■ Material for this exercise ■
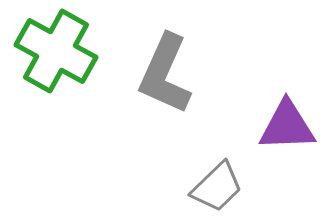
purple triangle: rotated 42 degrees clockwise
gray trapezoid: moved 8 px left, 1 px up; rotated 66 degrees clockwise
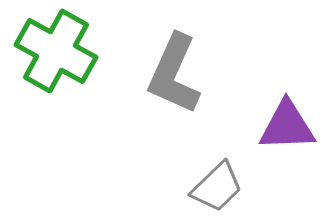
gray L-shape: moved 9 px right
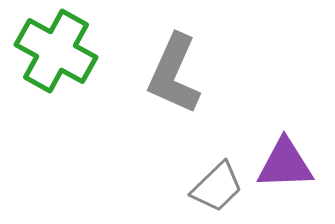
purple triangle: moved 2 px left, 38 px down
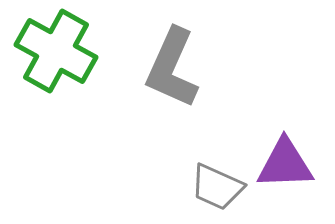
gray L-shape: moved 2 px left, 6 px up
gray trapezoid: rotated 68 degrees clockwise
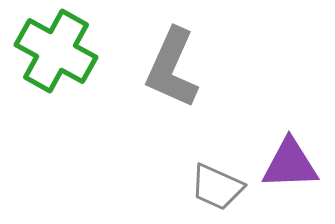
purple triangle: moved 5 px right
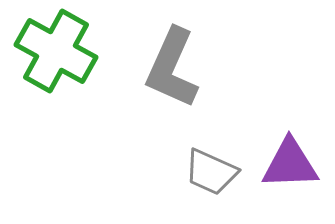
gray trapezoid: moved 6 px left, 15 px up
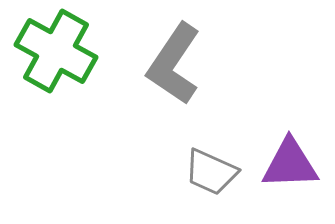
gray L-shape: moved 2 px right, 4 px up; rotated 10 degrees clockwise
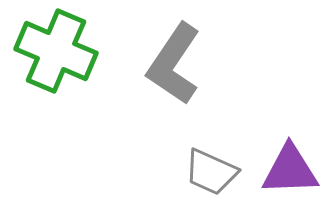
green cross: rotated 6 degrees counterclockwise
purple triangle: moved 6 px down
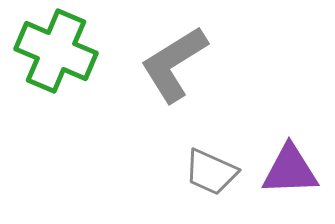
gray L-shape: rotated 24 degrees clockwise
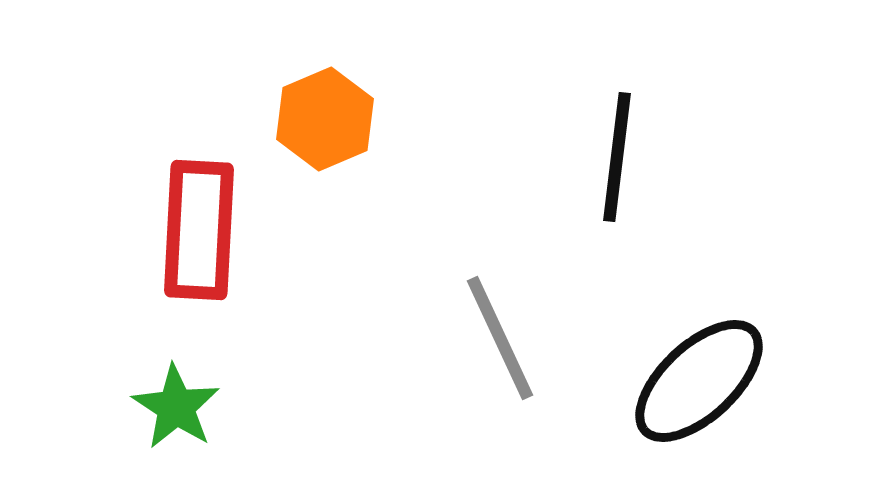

■ Task prompt ■
Rewrite everything from the line containing "purple triangle: moved 2 px left, 38 px down" down through the end of the entries, changing "gray trapezoid" to "gray hexagon" and leaving all else as it is. Leave out the pictures.

■ Task response ■
purple triangle: moved 2 px left, 38 px down
gray L-shape: moved 2 px left, 6 px up
gray hexagon: rotated 68 degrees clockwise
purple triangle: moved 5 px right
gray hexagon: moved 6 px left, 15 px up
gray L-shape: moved 2 px right, 4 px up; rotated 10 degrees clockwise
green cross: rotated 6 degrees counterclockwise
purple triangle: moved 6 px down
gray L-shape: rotated 24 degrees clockwise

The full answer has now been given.